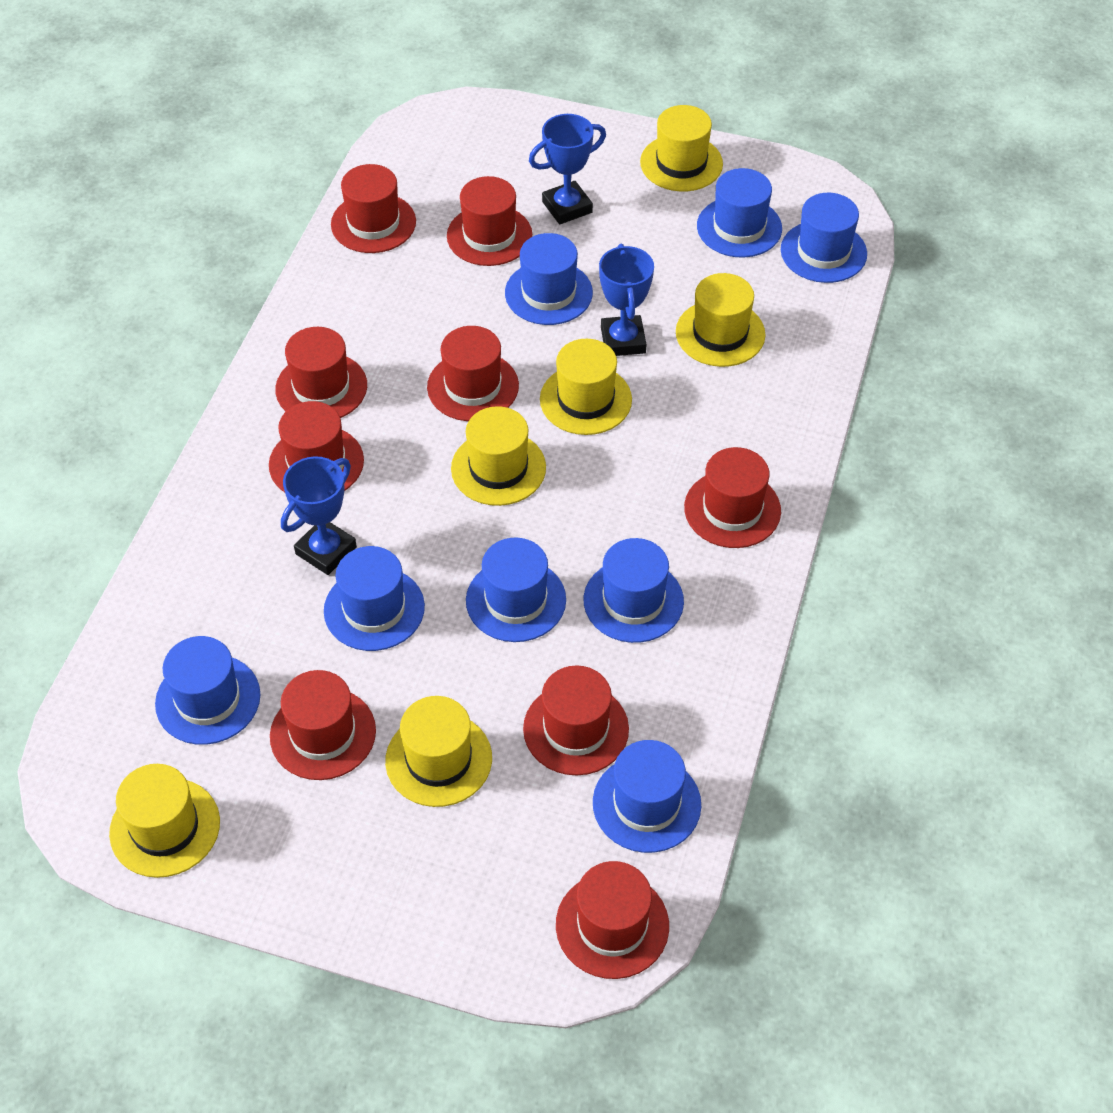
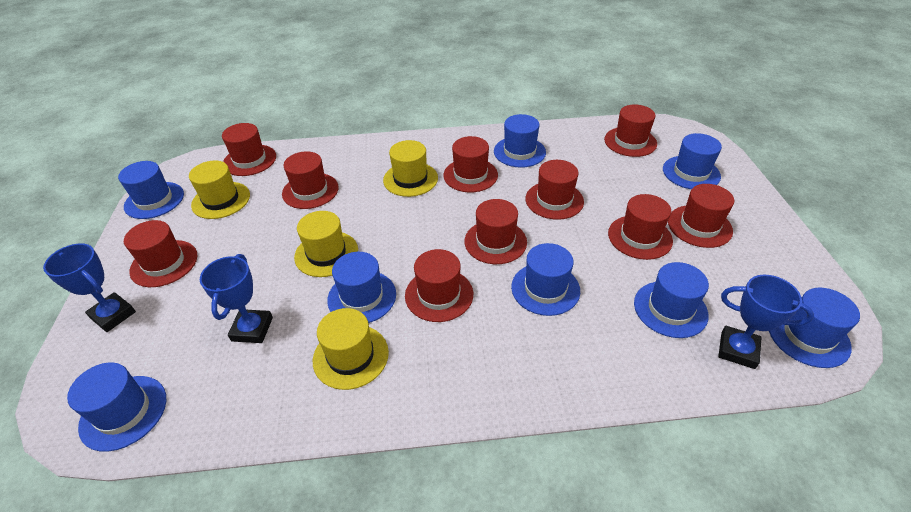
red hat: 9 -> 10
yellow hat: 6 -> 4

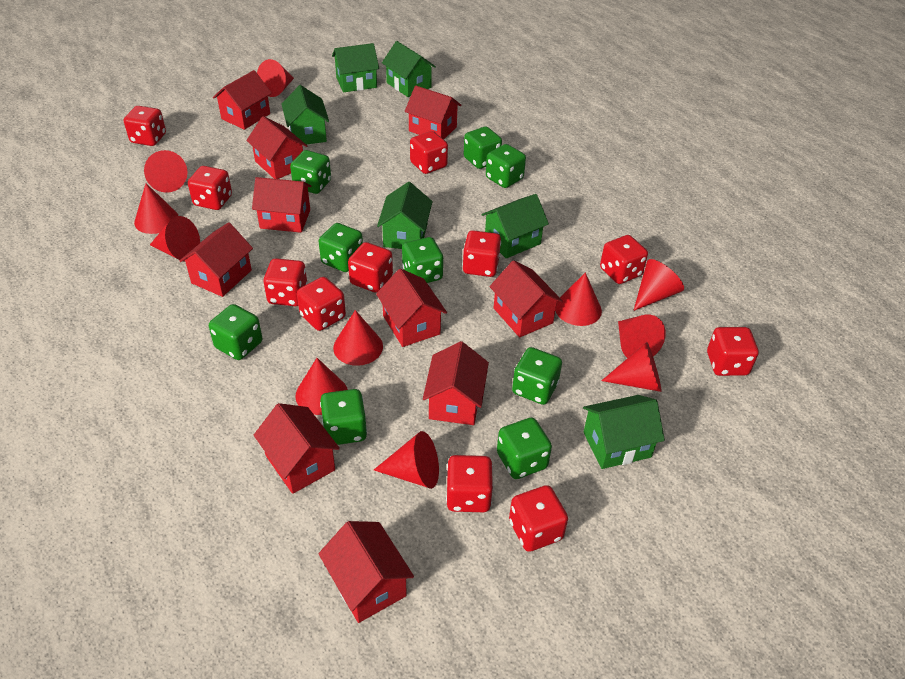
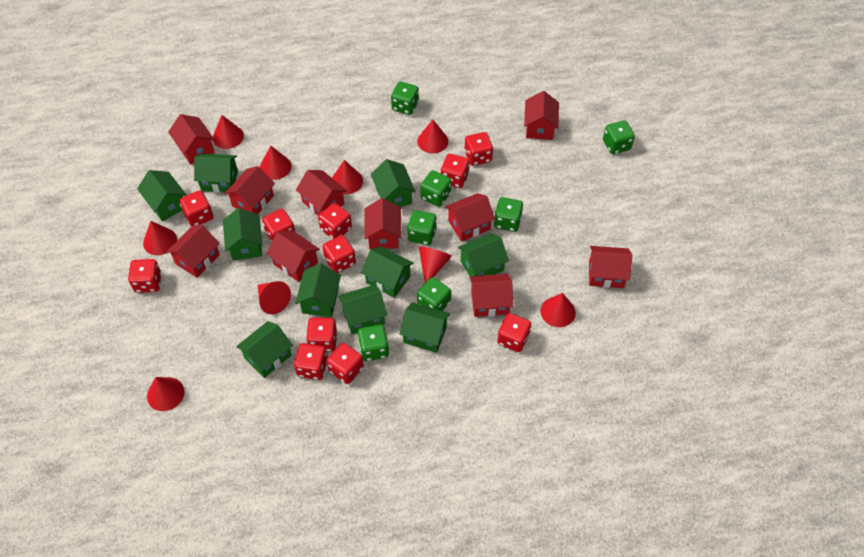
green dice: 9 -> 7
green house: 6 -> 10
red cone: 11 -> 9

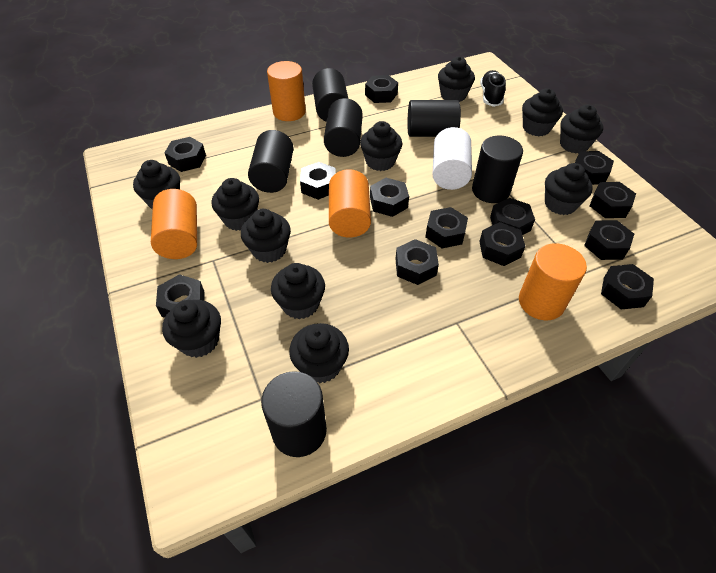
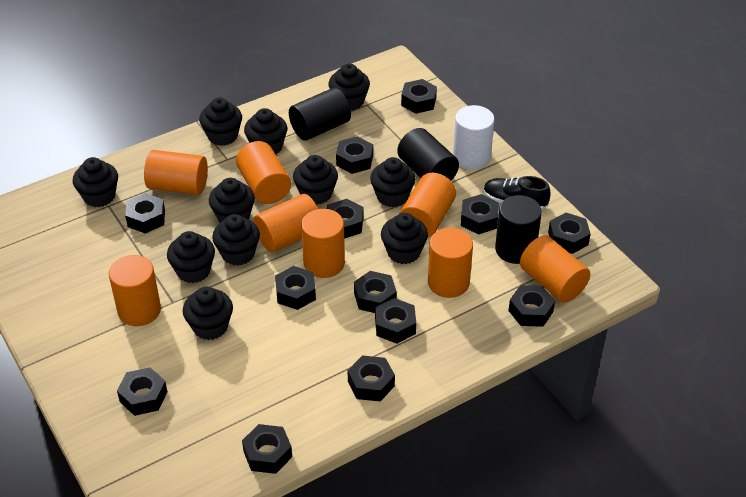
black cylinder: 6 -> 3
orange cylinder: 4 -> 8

==

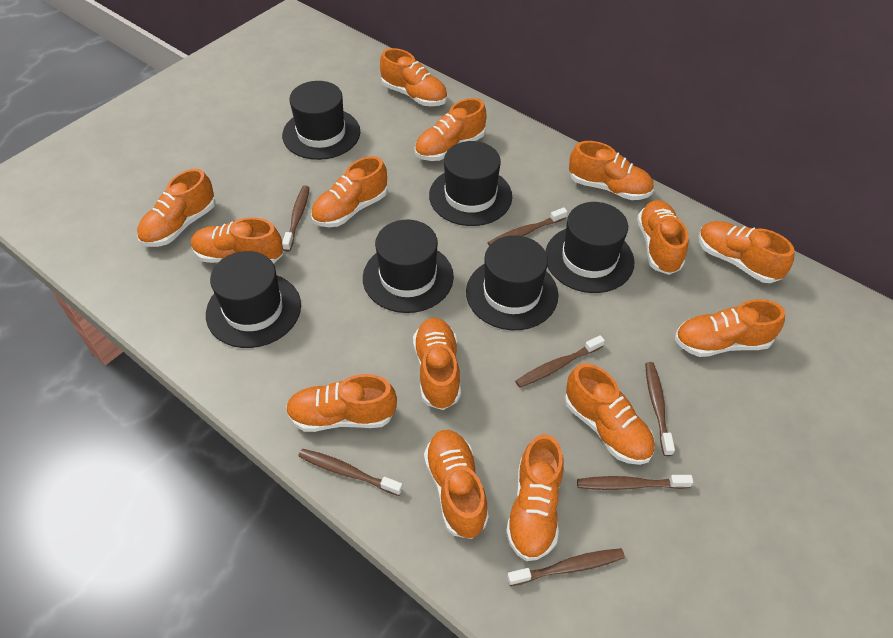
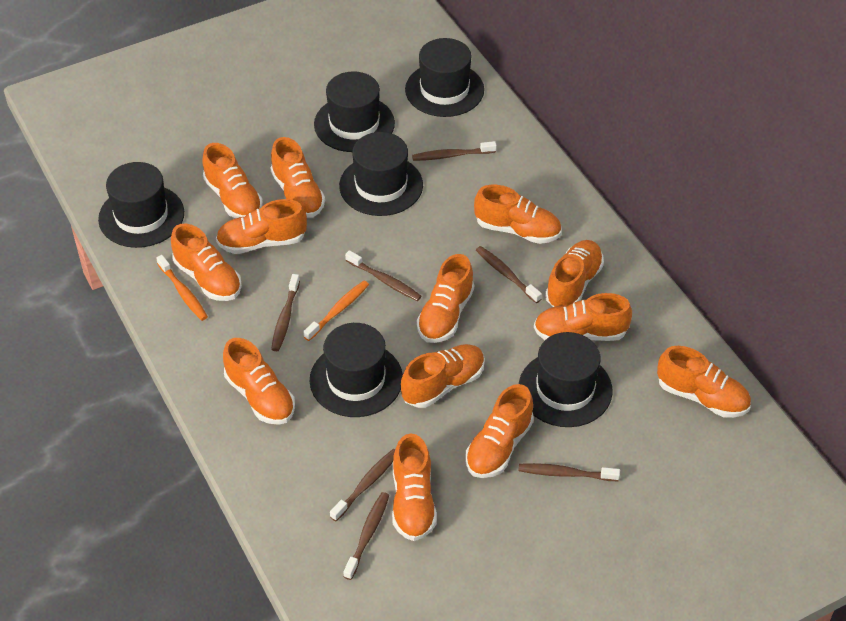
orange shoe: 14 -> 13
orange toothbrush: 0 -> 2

--

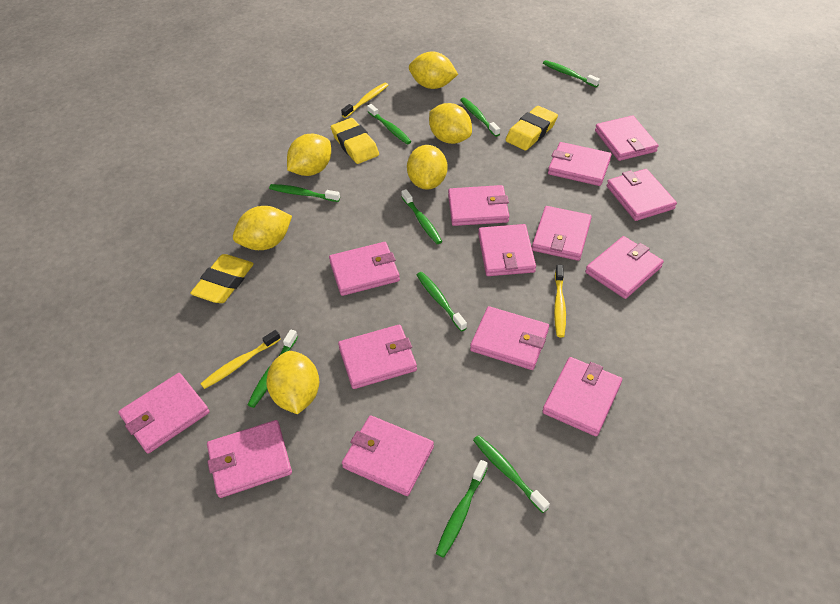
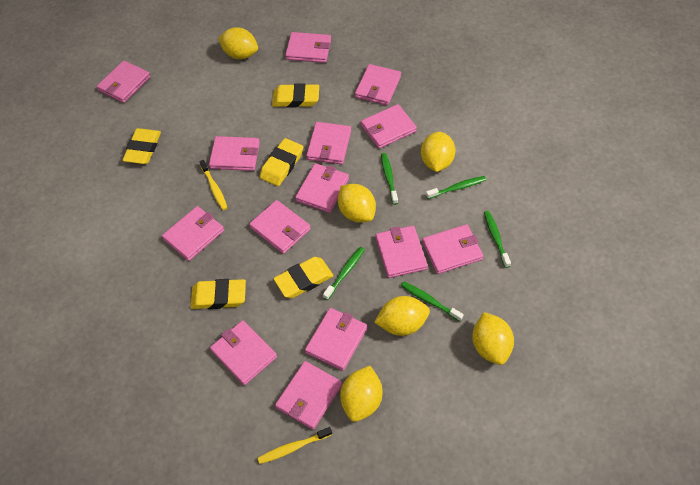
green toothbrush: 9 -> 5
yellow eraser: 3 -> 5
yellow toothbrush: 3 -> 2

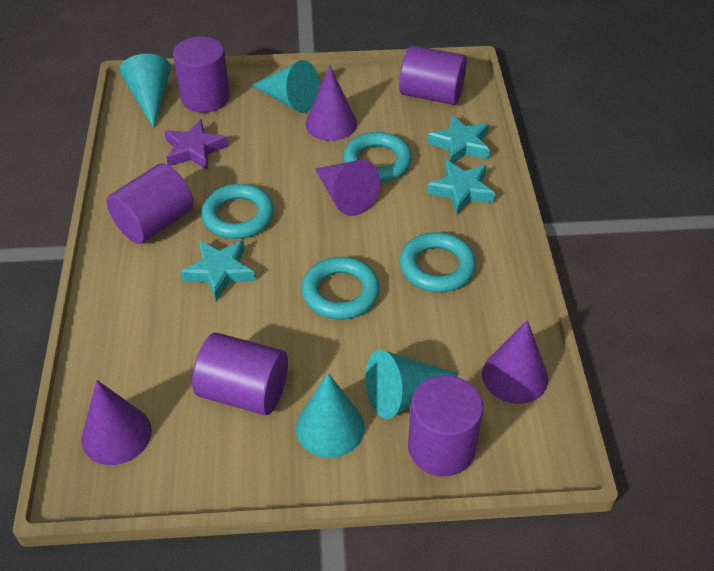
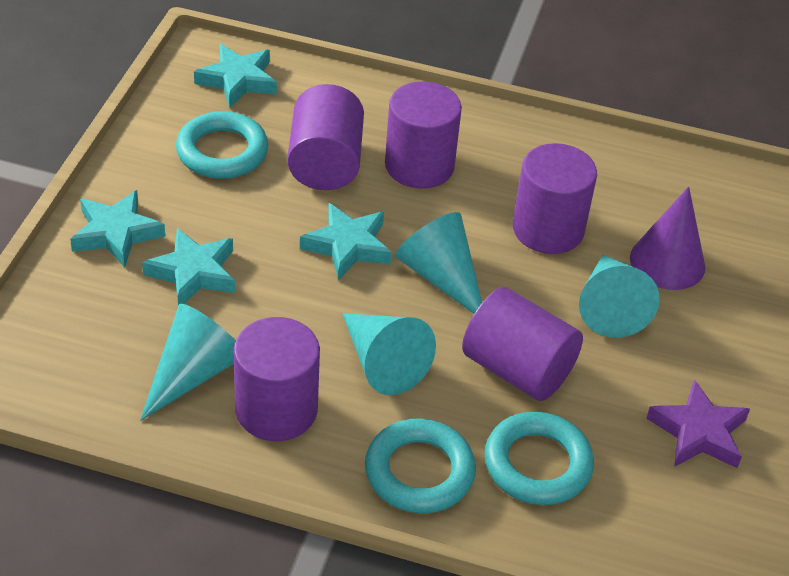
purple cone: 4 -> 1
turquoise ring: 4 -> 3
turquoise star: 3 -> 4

### ACTIVITY
Using the data above, return each line that includes the word "green".

### WRITTEN RESPONSE
green dice: 9 -> 7
green house: 6 -> 10
green toothbrush: 9 -> 5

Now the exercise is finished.